▸ **Exercise**:
Copy out every one of the lines below word for word, with nothing added, dropped, or changed.

--- START ---

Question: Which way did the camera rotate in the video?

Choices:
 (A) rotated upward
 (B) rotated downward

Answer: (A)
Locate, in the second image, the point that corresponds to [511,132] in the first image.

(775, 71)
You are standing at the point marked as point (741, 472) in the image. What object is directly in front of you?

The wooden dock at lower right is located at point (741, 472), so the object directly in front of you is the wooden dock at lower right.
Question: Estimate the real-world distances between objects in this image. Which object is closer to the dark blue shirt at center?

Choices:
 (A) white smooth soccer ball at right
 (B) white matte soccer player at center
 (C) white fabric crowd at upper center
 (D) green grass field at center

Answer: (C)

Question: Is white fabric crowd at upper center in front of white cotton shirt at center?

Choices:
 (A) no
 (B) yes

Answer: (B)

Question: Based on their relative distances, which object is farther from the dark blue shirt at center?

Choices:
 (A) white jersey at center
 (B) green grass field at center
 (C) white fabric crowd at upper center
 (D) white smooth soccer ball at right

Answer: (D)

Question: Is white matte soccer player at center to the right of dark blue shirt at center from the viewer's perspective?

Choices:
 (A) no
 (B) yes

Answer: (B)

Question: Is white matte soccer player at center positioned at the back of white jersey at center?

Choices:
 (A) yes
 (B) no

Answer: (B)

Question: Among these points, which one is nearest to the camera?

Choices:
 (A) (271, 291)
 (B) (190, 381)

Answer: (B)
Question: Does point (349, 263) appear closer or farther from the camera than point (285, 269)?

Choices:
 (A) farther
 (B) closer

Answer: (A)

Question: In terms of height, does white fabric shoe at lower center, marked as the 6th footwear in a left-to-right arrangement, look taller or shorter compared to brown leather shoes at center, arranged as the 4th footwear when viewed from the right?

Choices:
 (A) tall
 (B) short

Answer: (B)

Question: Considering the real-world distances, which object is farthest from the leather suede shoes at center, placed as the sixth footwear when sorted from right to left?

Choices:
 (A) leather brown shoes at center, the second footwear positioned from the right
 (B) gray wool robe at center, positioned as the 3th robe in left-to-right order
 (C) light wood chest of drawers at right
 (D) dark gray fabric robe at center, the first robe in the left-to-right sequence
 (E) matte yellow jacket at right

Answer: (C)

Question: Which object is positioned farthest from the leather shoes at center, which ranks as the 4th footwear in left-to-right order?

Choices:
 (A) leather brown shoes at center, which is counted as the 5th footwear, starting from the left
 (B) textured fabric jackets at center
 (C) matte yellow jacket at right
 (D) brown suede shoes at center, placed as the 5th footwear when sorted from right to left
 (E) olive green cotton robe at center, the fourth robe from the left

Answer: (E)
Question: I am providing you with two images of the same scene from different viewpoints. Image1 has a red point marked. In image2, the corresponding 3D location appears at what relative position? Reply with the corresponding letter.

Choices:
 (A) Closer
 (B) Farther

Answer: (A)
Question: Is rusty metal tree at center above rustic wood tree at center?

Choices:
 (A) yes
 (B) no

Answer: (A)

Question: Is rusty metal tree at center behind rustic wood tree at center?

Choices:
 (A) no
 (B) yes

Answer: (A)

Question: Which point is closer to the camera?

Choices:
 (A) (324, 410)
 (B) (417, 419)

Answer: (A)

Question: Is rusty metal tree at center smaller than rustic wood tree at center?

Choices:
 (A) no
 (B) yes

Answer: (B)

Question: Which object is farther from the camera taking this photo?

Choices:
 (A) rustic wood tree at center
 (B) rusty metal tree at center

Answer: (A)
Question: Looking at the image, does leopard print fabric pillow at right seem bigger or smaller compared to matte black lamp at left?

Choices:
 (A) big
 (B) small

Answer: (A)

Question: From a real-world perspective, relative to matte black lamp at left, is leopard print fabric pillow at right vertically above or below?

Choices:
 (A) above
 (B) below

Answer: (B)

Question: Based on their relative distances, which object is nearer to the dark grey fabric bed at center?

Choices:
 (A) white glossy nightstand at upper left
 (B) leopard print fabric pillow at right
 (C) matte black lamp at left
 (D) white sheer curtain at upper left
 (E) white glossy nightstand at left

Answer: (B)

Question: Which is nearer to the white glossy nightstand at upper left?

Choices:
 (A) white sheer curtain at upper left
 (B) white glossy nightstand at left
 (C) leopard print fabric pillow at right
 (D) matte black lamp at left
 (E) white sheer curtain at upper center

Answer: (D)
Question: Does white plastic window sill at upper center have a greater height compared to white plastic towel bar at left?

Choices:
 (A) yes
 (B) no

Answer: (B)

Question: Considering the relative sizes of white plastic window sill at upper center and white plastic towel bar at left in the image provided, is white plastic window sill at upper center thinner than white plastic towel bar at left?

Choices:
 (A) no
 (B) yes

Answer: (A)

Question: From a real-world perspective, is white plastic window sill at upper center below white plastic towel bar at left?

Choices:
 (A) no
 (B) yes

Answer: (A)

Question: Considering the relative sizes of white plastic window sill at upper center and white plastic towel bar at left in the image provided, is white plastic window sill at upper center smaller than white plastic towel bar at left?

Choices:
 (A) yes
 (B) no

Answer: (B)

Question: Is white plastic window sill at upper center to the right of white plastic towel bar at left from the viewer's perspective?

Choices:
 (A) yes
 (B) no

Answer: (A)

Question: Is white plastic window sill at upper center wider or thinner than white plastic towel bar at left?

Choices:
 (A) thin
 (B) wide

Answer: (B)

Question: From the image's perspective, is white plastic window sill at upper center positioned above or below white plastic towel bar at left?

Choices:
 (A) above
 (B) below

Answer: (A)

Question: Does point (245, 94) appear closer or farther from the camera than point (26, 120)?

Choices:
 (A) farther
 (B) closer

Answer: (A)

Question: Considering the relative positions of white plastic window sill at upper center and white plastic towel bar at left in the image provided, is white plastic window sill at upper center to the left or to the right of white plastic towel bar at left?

--- END ---

▸ **Answer to the exercise**:
Question: Which way did the camera rotate in the video?

Choices:
 (A) rotated upward
 (B) rotated downward

Answer: (A)
Locate, in the second image, the point that corresponds to [511,132] in the first image.

(775, 71)
You are standing at the point marked as point (741, 472) in the image. What object is directly in front of you?

The wooden dock at lower right is located at point (741, 472), so the object directly in front of you is the wooden dock at lower right.
Question: Estimate the real-world distances between objects in this image. Which object is closer to the dark blue shirt at center?

Choices:
 (A) white smooth soccer ball at right
 (B) white matte soccer player at center
 (C) white fabric crowd at upper center
 (D) green grass field at center

Answer: (C)

Question: Is white fabric crowd at upper center in front of white cotton shirt at center?

Choices:
 (A) no
 (B) yes

Answer: (B)

Question: Based on their relative distances, which object is farther from the dark blue shirt at center?

Choices:
 (A) white jersey at center
 (B) green grass field at center
 (C) white fabric crowd at upper center
 (D) white smooth soccer ball at right

Answer: (D)

Question: Is white matte soccer player at center to the right of dark blue shirt at center from the viewer's perspective?

Choices:
 (A) no
 (B) yes

Answer: (B)

Question: Is white matte soccer player at center positioned at the back of white jersey at center?

Choices:
 (A) yes
 (B) no

Answer: (B)

Question: Among these points, which one is nearest to the camera?

Choices:
 (A) (271, 291)
 (B) (190, 381)

Answer: (B)
Question: Does point (349, 263) appear closer or farther from the camera than point (285, 269)?

Choices:
 (A) farther
 (B) closer

Answer: (A)

Question: In terms of height, does white fabric shoe at lower center, marked as the 6th footwear in a left-to-right arrangement, look taller or shorter compared to brown leather shoes at center, arranged as the 4th footwear when viewed from the right?

Choices:
 (A) tall
 (B) short

Answer: (B)

Question: Considering the real-world distances, which object is farthest from the leather suede shoes at center, placed as the sixth footwear when sorted from right to left?

Choices:
 (A) leather brown shoes at center, the second footwear positioned from the right
 (B) gray wool robe at center, positioned as the 3th robe in left-to-right order
 (C) light wood chest of drawers at right
 (D) dark gray fabric robe at center, the first robe in the left-to-right sequence
 (E) matte yellow jacket at right

Answer: (C)

Question: Which object is positioned farthest from the leather shoes at center, which ranks as the 4th footwear in left-to-right order?

Choices:
 (A) leather brown shoes at center, which is counted as the 5th footwear, starting from the left
 (B) textured fabric jackets at center
 (C) matte yellow jacket at right
 (D) brown suede shoes at center, placed as the 5th footwear when sorted from right to left
 (E) olive green cotton robe at center, the fourth robe from the left

Answer: (E)
Question: I am providing you with two images of the same scene from different viewpoints. Image1 has a red point marked. In image2, the corresponding 3D location appears at what relative position? Reply with the corresponding letter.

Choices:
 (A) Closer
 (B) Farther

Answer: (A)
Question: Is rusty metal tree at center above rustic wood tree at center?

Choices:
 (A) yes
 (B) no

Answer: (A)

Question: Is rusty metal tree at center behind rustic wood tree at center?

Choices:
 (A) no
 (B) yes

Answer: (A)

Question: Which point is closer to the camera?

Choices:
 (A) (324, 410)
 (B) (417, 419)

Answer: (A)

Question: Is rusty metal tree at center smaller than rustic wood tree at center?

Choices:
 (A) no
 (B) yes

Answer: (B)

Question: Which object is farther from the camera taking this photo?

Choices:
 (A) rustic wood tree at center
 (B) rusty metal tree at center

Answer: (A)
Question: Looking at the image, does leopard print fabric pillow at right seem bigger or smaller compared to matte black lamp at left?

Choices:
 (A) big
 (B) small

Answer: (A)

Question: From a real-world perspective, relative to matte black lamp at left, is leopard print fabric pillow at right vertically above or below?

Choices:
 (A) above
 (B) below

Answer: (B)

Question: Based on their relative distances, which object is nearer to the dark grey fabric bed at center?

Choices:
 (A) white glossy nightstand at upper left
 (B) leopard print fabric pillow at right
 (C) matte black lamp at left
 (D) white sheer curtain at upper left
 (E) white glossy nightstand at left

Answer: (B)

Question: Which is nearer to the white glossy nightstand at upper left?

Choices:
 (A) white sheer curtain at upper left
 (B) white glossy nightstand at left
 (C) leopard print fabric pillow at right
 (D) matte black lamp at left
 (E) white sheer curtain at upper center

Answer: (D)
Question: Does white plastic window sill at upper center have a greater height compared to white plastic towel bar at left?

Choices:
 (A) yes
 (B) no

Answer: (B)

Question: Considering the relative sizes of white plastic window sill at upper center and white plastic towel bar at left in the image provided, is white plastic window sill at upper center thinner than white plastic towel bar at left?

Choices:
 (A) no
 (B) yes

Answer: (A)

Question: From a real-world perspective, is white plastic window sill at upper center below white plastic towel bar at left?

Choices:
 (A) no
 (B) yes

Answer: (A)

Question: Considering the relative sizes of white plastic window sill at upper center and white plastic towel bar at left in the image provided, is white plastic window sill at upper center smaller than white plastic towel bar at left?

Choices:
 (A) yes
 (B) no

Answer: (B)

Question: Is white plastic window sill at upper center to the right of white plastic towel bar at left from the viewer's perspective?

Choices:
 (A) yes
 (B) no

Answer: (A)

Question: Is white plastic window sill at upper center wider or thinner than white plastic towel bar at left?

Choices:
 (A) thin
 (B) wide

Answer: (B)

Question: From the image's perspective, is white plastic window sill at upper center positioned above or below white plastic towel bar at left?

Choices:
 (A) above
 (B) below

Answer: (A)

Question: Does point (245, 94) appear closer or farther from the camera than point (26, 120)?

Choices:
 (A) farther
 (B) closer

Answer: (A)

Question: Considering the relative positions of white plastic window sill at upper center and white plastic towel bar at left in the image provided, is white plastic window sill at upper center to the left or to the right of white plastic towel bar at left?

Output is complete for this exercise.